== MATERIAL PROVIDED ==

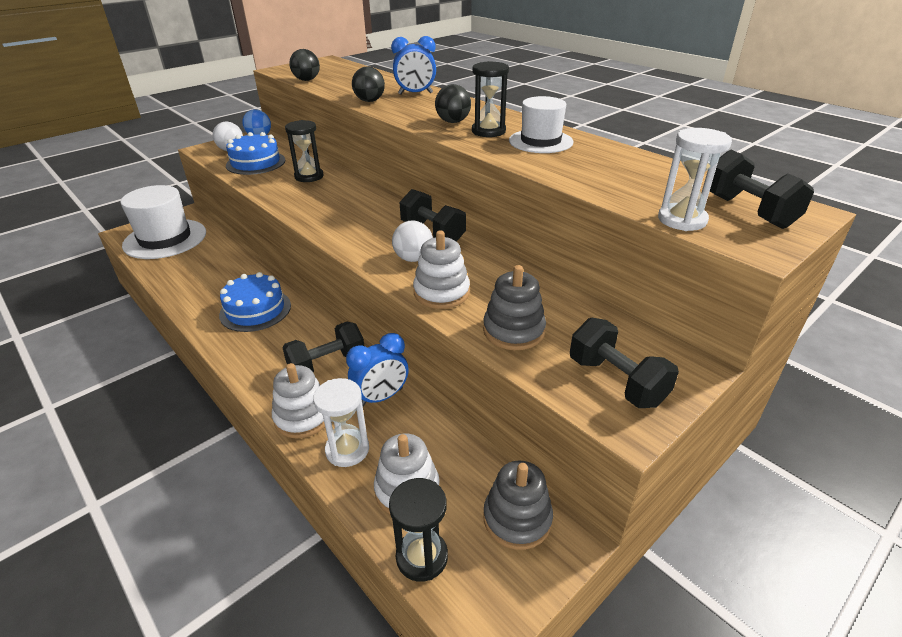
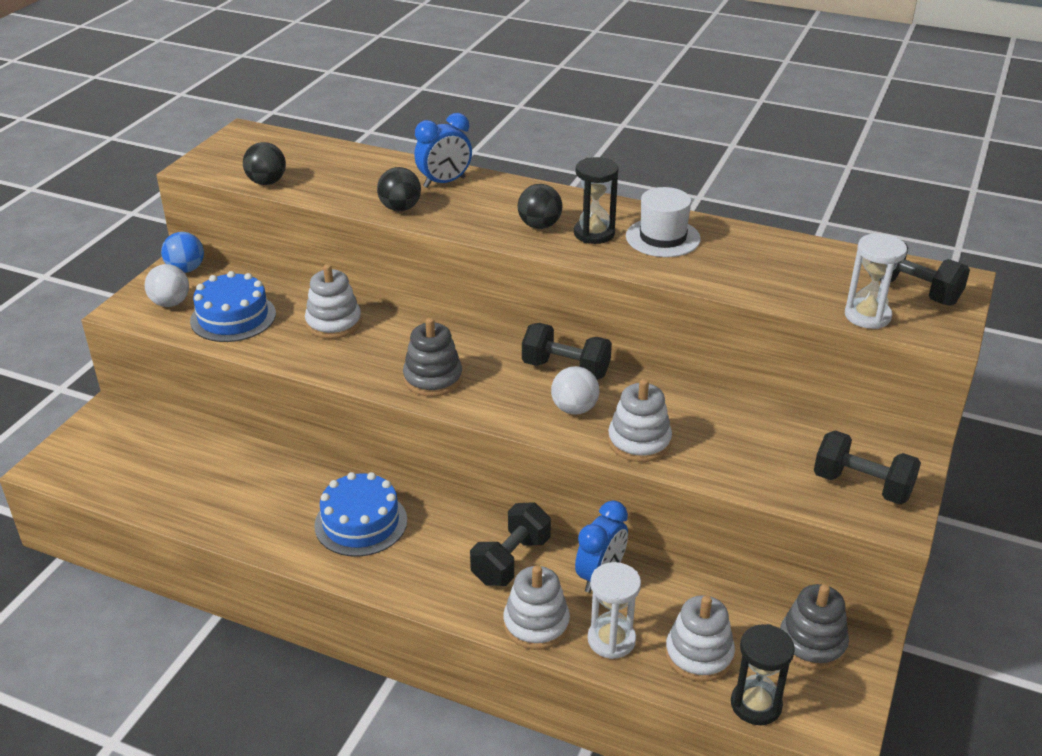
camera: 25 degrees left, 0 degrees up
(165, 239) = (122, 460): white hat -> none
(309, 176) = (334, 323): black hourglass -> white stacking toy
(513, 331) = (741, 463): grey stacking toy -> grey stacking toy (433, 379)

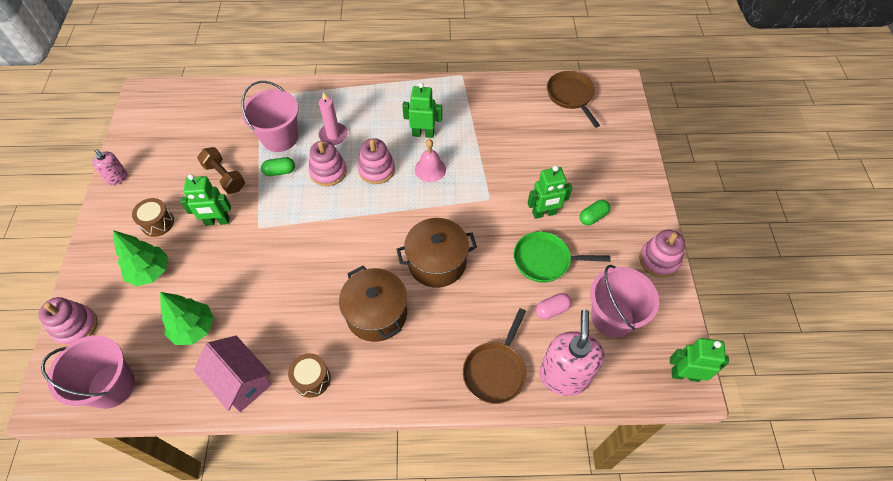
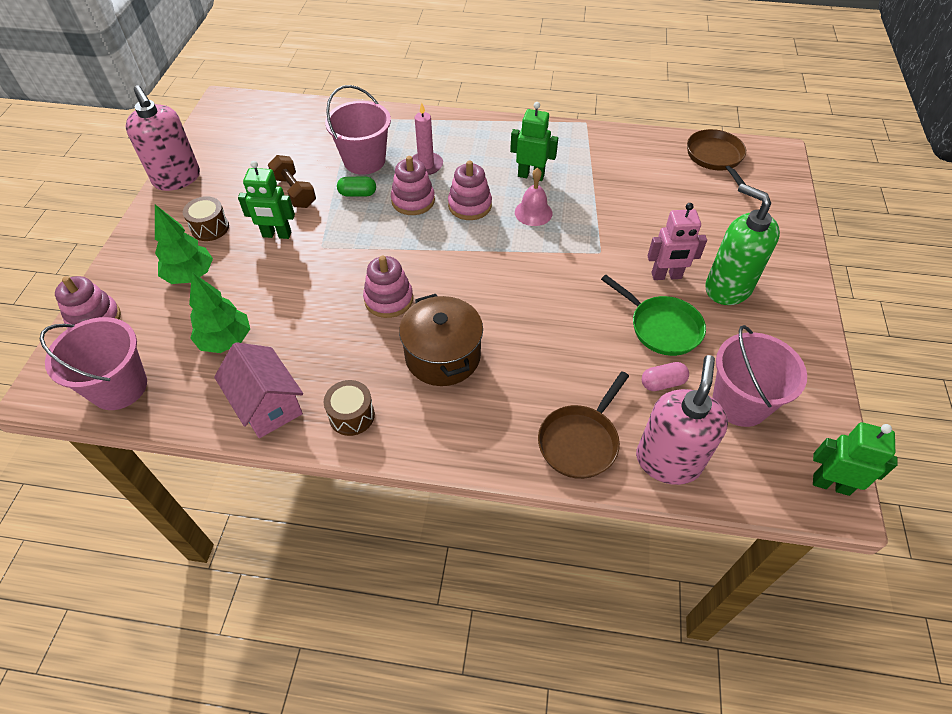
camera: 10 degrees right, 5 degrees down
(117, 178) = (177, 178): pink soap dispenser -> pink soap dispenser, size x1.96
(437, 262) = (525, 311): brown pot -> none
(544, 213) = (666, 276): green robot -> pink robot
(545, 260) = (661, 327): green pan -> green pan turned 150 degrees counterclockwise
(593, 217) = (727, 288): green capsule -> green soap dispenser
(659, 260) = (808, 346): pink stacking toy -> pink stacking toy (389, 299)

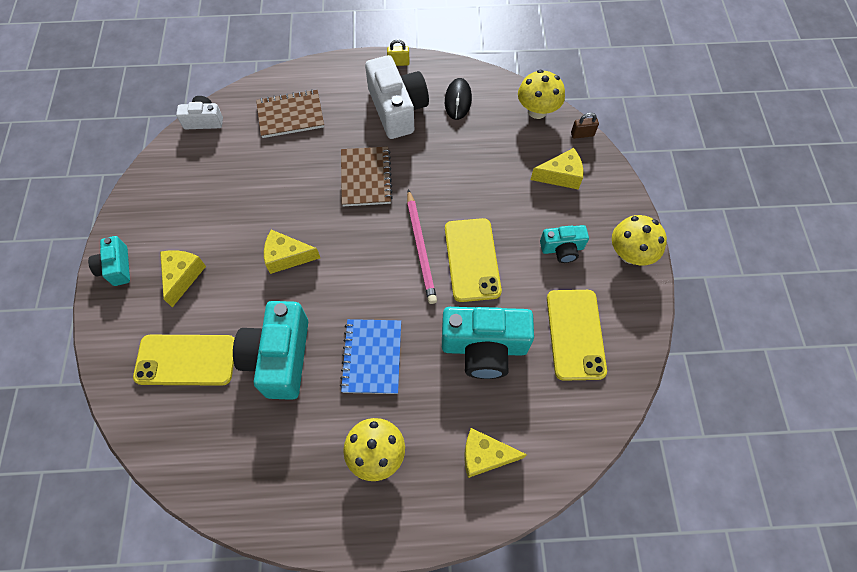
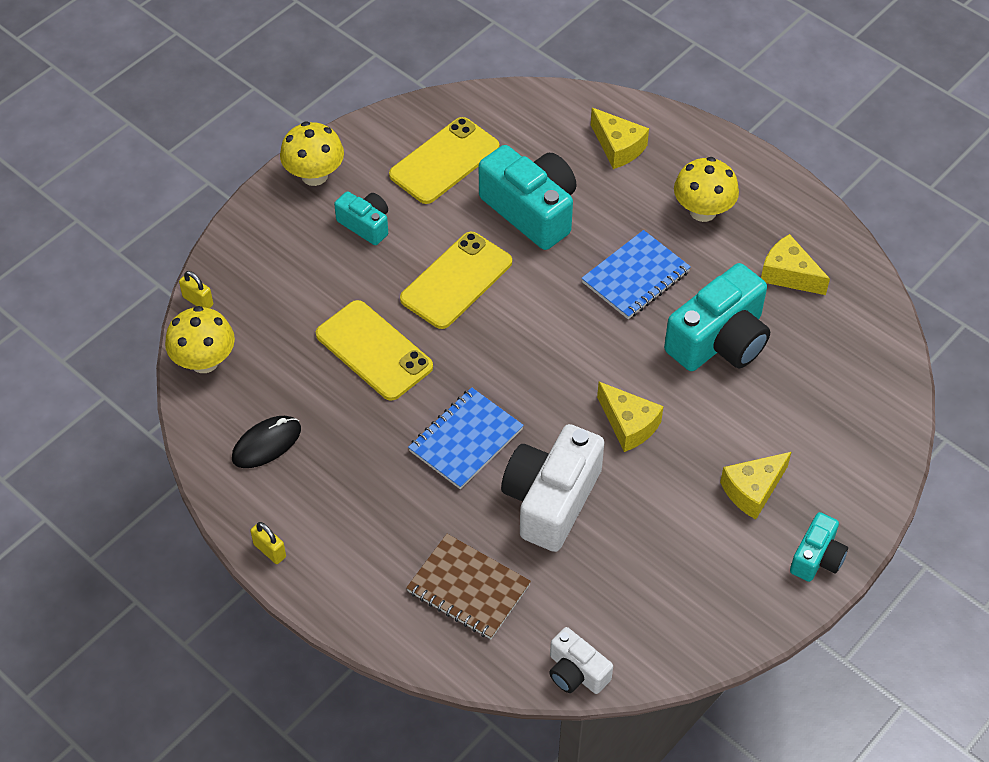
camera: 135 degrees left, 10 degrees down
(186, 360) = (809, 405): yellow phone -> yellow phone (374, 351)
(366, 178) = (465, 440): brown notebook -> blue notebook
(397, 109) = (343, 491): white camera -> white camera (551, 500)
(421, 248) = (491, 328): pink pencil -> none
(560, 176) = (276, 282): yellow cheese -> yellow cheese (788, 274)
(582, 134) = (198, 301): brown padlock -> yellow padlock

===

→ **YOUR OBJECTIVE**: Give all entries again verbatim, without any images.

→ **WORKED SOLUTION**:
camera: 25 degrees left, 0 degrees up
(165, 239) = (122, 460): white hat -> none
(309, 176) = (334, 323): black hourglass -> white stacking toy
(513, 331) = (741, 463): grey stacking toy -> grey stacking toy (433, 379)

camera: 10 degrees right, 5 degrees down
(117, 178) = (177, 178): pink soap dispenser -> pink soap dispenser, size x1.96
(437, 262) = (525, 311): brown pot -> none
(544, 213) = (666, 276): green robot -> pink robot
(545, 260) = (661, 327): green pan -> green pan turned 150 degrees counterclockwise
(593, 217) = (727, 288): green capsule -> green soap dispenser
(659, 260) = (808, 346): pink stacking toy -> pink stacking toy (389, 299)

camera: 135 degrees left, 10 degrees down
(186, 360) = (809, 405): yellow phone -> yellow phone (374, 351)
(366, 178) = (465, 440): brown notebook -> blue notebook
(397, 109) = (343, 491): white camera -> white camera (551, 500)
(421, 248) = (491, 328): pink pencil -> none
(560, 176) = (276, 282): yellow cheese -> yellow cheese (788, 274)
(582, 134) = (198, 301): brown padlock -> yellow padlock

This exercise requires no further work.